▶ _Problem_:
The whole listing needs to be written out exactly, except for any images.

▶ _Recorded data_:
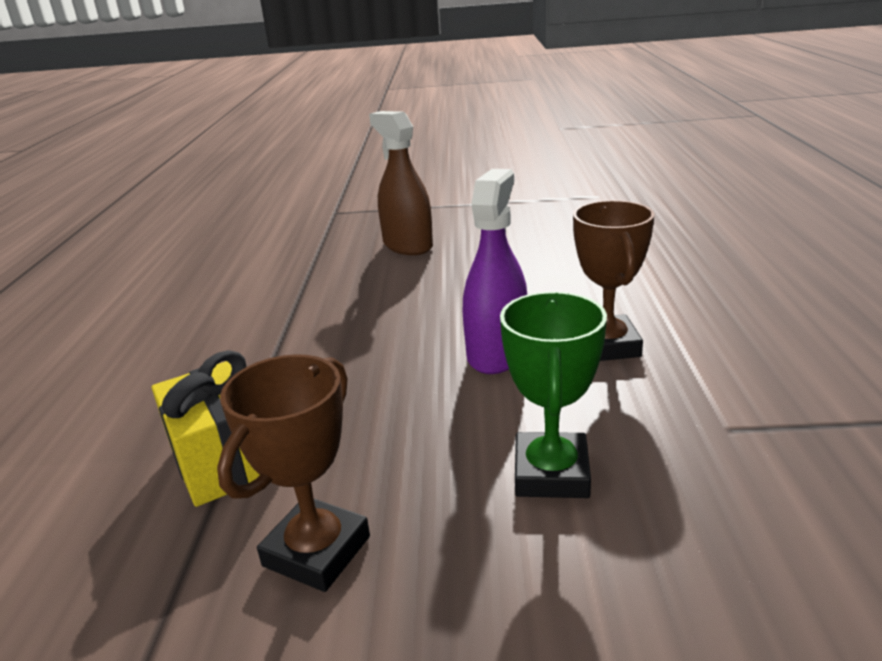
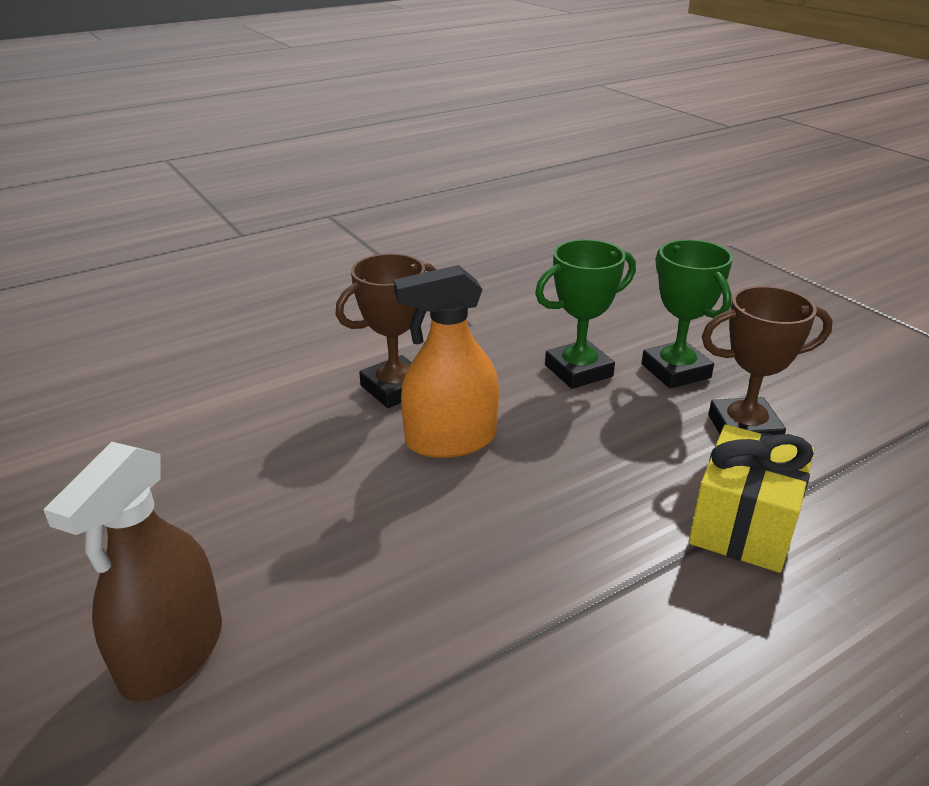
camera: 125 degrees left, 5 degrees up
(481, 567) = (675, 371): none -> green trophy
(497, 353) = (451, 440): purple spray bottle -> orange spray bottle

▶ _Task response_:
camera: 125 degrees left, 5 degrees up
(481, 567) = (675, 371): none -> green trophy
(497, 353) = (451, 440): purple spray bottle -> orange spray bottle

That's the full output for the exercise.